(THE PROBLEM)
Word for word, return the lines from the start of the entries below through the line that has "yellow triangle: moved 20 px right".

═════ STORED DATA

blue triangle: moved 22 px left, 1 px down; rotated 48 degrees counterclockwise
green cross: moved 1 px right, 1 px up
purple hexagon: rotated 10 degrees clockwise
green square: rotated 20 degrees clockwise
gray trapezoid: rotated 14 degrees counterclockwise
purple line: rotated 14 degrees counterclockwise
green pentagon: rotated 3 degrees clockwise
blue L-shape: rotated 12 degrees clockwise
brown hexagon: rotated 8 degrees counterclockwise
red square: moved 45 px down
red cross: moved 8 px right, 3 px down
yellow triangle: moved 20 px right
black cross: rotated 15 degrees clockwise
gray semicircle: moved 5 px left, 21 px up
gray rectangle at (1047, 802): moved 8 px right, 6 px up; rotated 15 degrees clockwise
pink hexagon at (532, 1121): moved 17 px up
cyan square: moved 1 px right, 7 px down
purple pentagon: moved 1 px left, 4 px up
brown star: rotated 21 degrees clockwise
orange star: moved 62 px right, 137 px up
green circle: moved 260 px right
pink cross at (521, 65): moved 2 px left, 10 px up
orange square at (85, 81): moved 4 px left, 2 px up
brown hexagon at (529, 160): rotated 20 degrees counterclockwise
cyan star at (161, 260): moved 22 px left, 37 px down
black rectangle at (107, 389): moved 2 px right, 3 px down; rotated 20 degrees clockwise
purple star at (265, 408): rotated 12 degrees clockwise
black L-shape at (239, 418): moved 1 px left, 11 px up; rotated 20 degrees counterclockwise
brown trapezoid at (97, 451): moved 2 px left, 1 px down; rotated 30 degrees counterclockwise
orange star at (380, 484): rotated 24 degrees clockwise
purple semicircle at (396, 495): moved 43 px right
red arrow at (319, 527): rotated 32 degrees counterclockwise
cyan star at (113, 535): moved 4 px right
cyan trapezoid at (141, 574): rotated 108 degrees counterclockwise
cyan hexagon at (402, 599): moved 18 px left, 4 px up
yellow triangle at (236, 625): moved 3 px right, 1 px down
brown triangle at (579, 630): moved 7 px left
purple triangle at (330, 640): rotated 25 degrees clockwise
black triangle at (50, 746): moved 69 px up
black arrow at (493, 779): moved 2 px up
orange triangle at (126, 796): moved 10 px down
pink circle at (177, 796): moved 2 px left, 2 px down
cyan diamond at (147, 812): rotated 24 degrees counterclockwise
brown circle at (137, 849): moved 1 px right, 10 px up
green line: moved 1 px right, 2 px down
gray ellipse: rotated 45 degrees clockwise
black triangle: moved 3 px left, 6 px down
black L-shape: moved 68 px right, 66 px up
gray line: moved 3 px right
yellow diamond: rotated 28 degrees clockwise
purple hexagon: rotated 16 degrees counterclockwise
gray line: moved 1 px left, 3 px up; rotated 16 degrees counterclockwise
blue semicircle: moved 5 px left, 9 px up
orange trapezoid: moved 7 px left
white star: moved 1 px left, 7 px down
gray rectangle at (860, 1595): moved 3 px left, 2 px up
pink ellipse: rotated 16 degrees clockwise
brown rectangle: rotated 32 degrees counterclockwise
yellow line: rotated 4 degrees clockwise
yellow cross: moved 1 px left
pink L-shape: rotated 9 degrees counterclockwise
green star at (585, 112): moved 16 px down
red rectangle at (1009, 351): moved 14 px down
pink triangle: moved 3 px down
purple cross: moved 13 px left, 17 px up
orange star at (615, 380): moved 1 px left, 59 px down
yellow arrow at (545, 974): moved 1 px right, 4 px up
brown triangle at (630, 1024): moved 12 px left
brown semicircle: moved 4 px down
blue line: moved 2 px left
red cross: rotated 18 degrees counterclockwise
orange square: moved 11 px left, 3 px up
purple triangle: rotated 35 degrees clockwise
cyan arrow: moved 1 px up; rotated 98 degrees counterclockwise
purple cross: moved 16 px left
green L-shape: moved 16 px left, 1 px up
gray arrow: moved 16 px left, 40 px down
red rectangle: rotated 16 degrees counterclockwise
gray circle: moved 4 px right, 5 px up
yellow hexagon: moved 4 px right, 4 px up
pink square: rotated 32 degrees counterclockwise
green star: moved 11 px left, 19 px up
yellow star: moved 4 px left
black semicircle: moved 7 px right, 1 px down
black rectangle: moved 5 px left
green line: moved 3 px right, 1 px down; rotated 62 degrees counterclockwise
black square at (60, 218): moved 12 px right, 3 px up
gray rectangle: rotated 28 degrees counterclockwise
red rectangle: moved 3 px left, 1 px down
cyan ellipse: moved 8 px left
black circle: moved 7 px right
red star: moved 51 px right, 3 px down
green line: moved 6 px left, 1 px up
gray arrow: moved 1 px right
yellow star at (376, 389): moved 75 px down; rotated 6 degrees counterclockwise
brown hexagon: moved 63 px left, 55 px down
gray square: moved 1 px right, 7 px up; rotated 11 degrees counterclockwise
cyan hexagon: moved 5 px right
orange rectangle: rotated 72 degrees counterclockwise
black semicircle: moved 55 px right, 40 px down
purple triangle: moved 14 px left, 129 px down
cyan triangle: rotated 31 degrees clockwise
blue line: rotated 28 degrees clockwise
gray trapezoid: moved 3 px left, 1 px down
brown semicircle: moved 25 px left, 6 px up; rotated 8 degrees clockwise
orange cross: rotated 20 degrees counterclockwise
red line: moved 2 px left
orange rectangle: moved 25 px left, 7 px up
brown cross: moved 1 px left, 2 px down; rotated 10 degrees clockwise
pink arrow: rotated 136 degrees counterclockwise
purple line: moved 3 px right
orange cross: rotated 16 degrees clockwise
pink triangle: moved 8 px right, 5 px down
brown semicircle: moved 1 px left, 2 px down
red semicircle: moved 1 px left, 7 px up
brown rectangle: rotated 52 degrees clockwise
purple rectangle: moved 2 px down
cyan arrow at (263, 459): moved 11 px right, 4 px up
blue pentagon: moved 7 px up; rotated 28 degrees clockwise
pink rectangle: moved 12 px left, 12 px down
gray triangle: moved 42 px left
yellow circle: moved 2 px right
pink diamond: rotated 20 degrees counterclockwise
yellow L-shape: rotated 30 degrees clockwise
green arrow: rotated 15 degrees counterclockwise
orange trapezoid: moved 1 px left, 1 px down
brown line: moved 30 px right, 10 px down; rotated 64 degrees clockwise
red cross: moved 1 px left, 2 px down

══════════

(ANSWER SPACE)
blue triangle: moved 22 px left, 1 px down; rotated 48 degrees counterclockwise
green cross: moved 1 px right, 1 px up
purple hexagon: rotated 10 degrees clockwise
green square: rotated 20 degrees clockwise
gray trapezoid: rotated 14 degrees counterclockwise
purple line: rotated 14 degrees counterclockwise
green pentagon: rotated 3 degrees clockwise
blue L-shape: rotated 12 degrees clockwise
brown hexagon: rotated 8 degrees counterclockwise
red square: moved 45 px down
red cross: moved 8 px right, 3 px down
yellow triangle: moved 20 px right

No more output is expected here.